[Opening Data shown section]

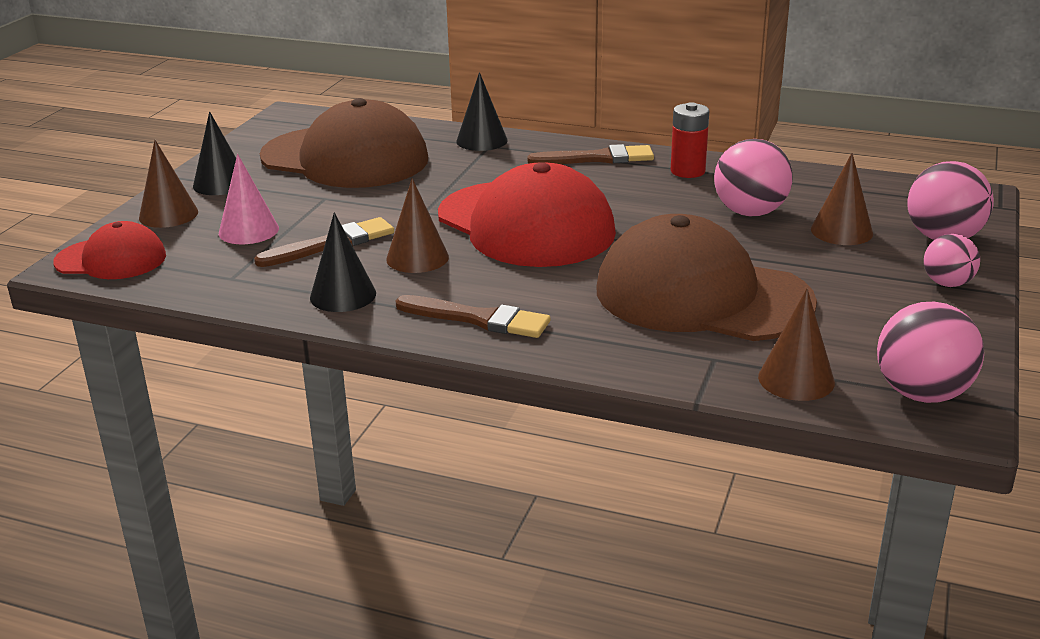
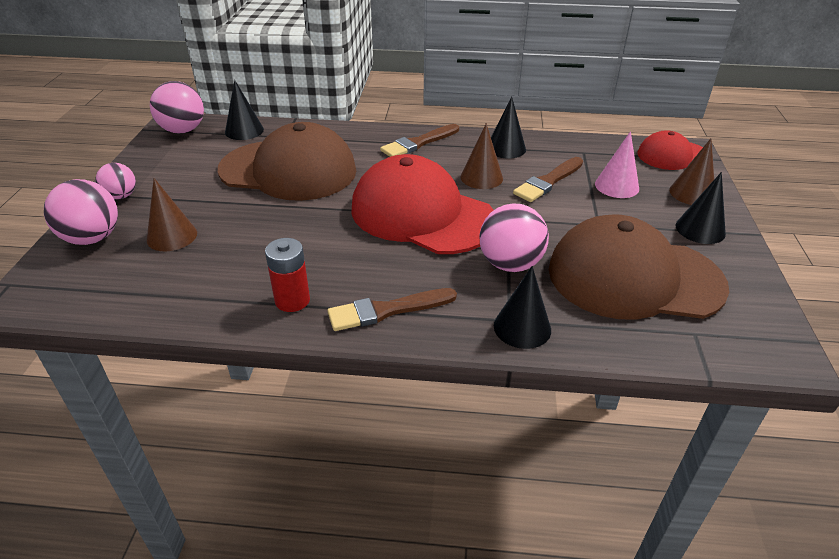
camera: 165 degrees right, 10 degrees up
(478, 319) = (418, 143): brown brush -> brown brush turned 45 degrees counterclockwise
(750, 212) = (242, 249): pink ball -> pink ball (510, 264)
(796, 379) = (244, 131): brown cone -> black cone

[Closing Data shown section]

Problem statement: Please go over the data above and copy each line with "brown" in it.

Completed task:
(478, 319) = (418, 143): brown brush -> brown brush turned 45 degrees counterclockwise
(796, 379) = (244, 131): brown cone -> black cone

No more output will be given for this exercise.